PROVIDED INFORMATION ▸
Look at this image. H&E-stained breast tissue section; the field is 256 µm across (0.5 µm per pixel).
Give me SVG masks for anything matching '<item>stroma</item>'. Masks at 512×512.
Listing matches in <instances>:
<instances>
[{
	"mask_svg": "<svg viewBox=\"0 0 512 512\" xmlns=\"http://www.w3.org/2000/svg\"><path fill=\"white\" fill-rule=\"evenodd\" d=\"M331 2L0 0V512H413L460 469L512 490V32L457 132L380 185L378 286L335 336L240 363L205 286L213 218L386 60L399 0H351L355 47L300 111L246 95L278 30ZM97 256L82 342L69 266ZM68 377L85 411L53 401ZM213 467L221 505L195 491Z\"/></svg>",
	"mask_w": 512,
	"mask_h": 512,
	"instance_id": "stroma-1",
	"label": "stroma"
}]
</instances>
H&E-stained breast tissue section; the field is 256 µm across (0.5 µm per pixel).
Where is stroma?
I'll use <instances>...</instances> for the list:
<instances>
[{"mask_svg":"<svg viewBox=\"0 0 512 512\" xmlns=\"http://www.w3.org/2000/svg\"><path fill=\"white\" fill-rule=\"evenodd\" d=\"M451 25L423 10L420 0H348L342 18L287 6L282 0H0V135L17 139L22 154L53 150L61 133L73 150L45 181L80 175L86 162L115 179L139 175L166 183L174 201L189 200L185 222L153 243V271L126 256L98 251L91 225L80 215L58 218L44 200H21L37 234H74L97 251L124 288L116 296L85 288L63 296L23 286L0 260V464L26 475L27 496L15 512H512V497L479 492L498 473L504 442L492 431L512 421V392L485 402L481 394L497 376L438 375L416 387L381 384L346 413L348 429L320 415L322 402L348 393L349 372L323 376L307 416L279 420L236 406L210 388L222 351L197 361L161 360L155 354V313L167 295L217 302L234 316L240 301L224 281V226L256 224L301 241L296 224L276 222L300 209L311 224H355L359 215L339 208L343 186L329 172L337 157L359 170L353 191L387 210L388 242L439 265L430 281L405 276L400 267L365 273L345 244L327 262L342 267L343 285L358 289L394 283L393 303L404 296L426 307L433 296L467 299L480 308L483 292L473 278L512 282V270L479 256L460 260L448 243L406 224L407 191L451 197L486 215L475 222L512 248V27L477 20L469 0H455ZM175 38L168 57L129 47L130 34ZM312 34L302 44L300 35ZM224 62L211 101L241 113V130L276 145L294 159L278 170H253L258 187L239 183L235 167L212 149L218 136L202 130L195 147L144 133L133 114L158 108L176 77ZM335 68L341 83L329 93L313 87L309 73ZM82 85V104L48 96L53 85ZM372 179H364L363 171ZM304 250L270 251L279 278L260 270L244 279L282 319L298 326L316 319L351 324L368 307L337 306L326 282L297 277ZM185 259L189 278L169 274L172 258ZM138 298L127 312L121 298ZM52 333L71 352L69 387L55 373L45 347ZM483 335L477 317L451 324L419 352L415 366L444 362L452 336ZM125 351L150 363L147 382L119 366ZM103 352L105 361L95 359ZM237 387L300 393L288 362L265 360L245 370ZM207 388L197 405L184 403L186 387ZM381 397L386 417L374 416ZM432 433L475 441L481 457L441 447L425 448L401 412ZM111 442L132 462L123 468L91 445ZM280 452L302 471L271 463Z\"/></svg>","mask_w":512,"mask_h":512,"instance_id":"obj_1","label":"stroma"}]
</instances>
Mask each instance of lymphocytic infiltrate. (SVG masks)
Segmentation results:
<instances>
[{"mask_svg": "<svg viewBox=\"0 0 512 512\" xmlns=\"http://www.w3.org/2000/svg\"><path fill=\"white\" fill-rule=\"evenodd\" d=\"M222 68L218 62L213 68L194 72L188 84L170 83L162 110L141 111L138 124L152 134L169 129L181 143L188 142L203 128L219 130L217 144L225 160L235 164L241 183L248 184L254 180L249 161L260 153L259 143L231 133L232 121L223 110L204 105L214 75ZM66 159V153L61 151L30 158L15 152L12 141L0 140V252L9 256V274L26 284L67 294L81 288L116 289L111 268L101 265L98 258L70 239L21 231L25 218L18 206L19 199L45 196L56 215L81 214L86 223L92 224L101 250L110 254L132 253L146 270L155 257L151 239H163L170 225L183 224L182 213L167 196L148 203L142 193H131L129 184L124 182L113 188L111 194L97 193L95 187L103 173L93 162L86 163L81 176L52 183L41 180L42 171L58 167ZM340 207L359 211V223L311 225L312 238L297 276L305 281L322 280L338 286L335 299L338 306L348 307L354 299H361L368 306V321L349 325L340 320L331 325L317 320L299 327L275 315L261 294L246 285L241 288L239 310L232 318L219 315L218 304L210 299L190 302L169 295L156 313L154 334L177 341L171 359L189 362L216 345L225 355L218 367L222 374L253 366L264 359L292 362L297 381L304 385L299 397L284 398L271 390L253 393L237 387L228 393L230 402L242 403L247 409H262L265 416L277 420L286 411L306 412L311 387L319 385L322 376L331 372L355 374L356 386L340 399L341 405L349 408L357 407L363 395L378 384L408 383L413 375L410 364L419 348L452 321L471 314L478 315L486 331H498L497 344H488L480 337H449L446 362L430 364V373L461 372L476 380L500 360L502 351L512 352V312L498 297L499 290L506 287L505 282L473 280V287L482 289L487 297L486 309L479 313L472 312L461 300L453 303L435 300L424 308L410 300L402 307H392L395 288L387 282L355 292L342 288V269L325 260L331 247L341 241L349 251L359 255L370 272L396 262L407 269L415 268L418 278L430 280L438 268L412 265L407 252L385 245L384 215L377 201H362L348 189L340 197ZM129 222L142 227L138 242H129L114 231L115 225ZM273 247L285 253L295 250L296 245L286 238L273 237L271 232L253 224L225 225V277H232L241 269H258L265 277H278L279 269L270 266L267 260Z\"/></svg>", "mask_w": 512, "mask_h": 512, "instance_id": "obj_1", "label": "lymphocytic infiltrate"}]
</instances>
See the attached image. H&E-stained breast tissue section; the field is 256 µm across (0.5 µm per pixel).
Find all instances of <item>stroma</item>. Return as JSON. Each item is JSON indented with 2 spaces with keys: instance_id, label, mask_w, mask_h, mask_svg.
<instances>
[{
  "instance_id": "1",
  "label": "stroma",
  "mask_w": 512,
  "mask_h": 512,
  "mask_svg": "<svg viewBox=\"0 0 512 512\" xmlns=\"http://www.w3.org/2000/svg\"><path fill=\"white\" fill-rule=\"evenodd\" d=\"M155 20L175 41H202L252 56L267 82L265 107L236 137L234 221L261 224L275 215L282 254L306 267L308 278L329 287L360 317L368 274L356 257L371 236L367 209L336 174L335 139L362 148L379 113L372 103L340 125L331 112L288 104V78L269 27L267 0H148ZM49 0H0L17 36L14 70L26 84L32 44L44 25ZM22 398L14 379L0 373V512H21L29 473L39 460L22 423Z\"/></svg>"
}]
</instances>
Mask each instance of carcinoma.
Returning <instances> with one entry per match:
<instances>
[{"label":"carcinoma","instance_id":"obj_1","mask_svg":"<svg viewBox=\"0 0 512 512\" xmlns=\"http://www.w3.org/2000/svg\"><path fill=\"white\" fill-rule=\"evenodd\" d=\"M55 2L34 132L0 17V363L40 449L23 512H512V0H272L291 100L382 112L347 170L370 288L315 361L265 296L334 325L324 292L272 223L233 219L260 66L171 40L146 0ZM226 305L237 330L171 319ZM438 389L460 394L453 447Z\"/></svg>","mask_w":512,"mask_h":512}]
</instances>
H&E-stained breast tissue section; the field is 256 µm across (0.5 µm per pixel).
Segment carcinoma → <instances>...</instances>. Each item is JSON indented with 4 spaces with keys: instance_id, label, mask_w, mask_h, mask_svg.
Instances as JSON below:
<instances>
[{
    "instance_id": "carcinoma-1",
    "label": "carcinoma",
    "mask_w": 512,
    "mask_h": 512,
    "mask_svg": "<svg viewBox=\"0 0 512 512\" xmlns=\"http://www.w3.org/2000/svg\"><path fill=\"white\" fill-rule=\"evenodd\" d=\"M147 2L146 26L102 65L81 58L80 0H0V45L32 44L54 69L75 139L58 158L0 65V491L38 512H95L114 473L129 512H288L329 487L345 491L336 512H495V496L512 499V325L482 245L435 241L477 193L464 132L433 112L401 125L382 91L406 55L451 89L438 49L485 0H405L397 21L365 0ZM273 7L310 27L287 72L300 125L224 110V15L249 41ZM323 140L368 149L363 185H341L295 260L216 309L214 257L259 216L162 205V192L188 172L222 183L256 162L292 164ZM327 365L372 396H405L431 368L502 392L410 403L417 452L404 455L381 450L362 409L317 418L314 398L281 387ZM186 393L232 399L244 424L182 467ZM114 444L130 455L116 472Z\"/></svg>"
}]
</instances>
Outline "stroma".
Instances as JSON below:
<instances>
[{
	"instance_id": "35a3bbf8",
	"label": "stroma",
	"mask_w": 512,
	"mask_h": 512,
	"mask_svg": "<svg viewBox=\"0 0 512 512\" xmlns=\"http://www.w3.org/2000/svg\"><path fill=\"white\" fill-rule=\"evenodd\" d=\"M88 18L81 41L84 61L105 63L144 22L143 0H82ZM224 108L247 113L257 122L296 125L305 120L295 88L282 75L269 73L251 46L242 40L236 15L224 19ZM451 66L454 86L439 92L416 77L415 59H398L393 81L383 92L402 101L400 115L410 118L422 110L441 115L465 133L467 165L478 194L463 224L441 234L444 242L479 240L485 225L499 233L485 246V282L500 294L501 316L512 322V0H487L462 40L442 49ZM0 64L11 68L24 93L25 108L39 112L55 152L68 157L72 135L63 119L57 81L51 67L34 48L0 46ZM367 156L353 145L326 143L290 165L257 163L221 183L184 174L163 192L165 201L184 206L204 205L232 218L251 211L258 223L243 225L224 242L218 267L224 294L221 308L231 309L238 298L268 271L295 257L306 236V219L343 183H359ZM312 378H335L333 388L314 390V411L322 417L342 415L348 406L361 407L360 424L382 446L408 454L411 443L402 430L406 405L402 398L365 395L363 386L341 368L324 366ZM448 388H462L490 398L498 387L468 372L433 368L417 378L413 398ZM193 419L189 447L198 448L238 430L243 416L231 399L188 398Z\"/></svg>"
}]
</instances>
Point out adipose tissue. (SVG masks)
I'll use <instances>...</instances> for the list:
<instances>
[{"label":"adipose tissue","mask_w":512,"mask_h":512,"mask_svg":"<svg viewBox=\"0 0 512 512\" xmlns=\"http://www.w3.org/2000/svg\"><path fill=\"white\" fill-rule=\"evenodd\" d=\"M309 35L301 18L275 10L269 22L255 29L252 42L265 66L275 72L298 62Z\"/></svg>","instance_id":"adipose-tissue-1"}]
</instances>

EXERCISE REQUIREMENTS ▸ Filter the data, keeping only the lines that contain "lymphocytic".

RESPONSE TO THE EXERCISE ▸
Mask each instance of lymphocytic infiltrate. (SVG masks)
[{"mask_svg": "<svg viewBox=\"0 0 512 512\" xmlns=\"http://www.w3.org/2000/svg\"><path fill=\"white\" fill-rule=\"evenodd\" d=\"M222 68L218 62L213 68L194 72L188 84L170 83L162 110L141 111L138 124L152 134L169 129L181 143L188 142L203 128L219 130L217 144L225 160L235 164L241 183L248 184L254 180L249 161L260 153L259 143L231 133L232 121L223 110L204 105L214 75ZM66 159V153L61 151L30 158L15 152L12 141L0 140V252L9 256V274L26 284L67 294L81 288L116 289L111 268L101 265L98 258L70 239L21 231L25 218L18 206L19 199L45 196L56 215L81 214L86 223L92 224L101 250L110 254L132 253L146 270L155 257L151 239H163L170 225L183 224L182 213L167 196L148 203L142 193H131L129 184L124 182L113 188L111 194L97 193L95 187L103 173L93 162L86 163L81 176L52 183L41 180L42 171L58 167ZM340 207L359 211V223L311 225L312 238L297 276L305 281L322 280L338 286L335 299L338 306L348 307L354 299H361L368 306V321L349 325L340 320L331 325L317 320L299 327L275 315L261 294L246 285L241 288L239 310L232 318L219 315L218 304L210 299L190 302L169 295L156 313L154 334L177 341L171 359L189 362L216 345L225 355L218 367L222 374L253 366L264 359L292 362L297 381L304 385L299 397L284 398L271 390L253 393L237 387L228 393L230 402L242 403L247 409H262L265 416L277 420L286 411L306 412L311 387L319 385L322 376L331 372L355 374L356 386L340 399L341 405L349 408L357 407L363 395L378 384L408 383L413 375L410 364L419 348L452 321L471 314L478 315L486 331H498L497 344H488L480 337H449L446 362L430 364V373L461 372L476 380L500 360L502 351L512 352V312L498 297L499 290L506 287L505 282L473 280V287L482 289L487 297L486 309L479 313L472 312L461 300L453 303L435 300L424 308L410 300L402 307H392L395 288L387 282L355 292L342 288V269L325 260L331 247L341 241L349 251L359 255L370 272L396 262L407 269L415 268L418 278L430 280L438 268L412 265L407 252L385 245L384 215L377 201H362L348 189L340 197ZM129 222L142 227L138 242H129L114 231L115 225ZM273 247L285 253L295 250L296 245L286 238L273 237L271 232L253 224L225 225V277H232L241 269H258L265 277H278L279 269L270 266L267 260Z\"/></svg>", "mask_w": 512, "mask_h": 512, "instance_id": "obj_1", "label": "lymphocytic infiltrate"}]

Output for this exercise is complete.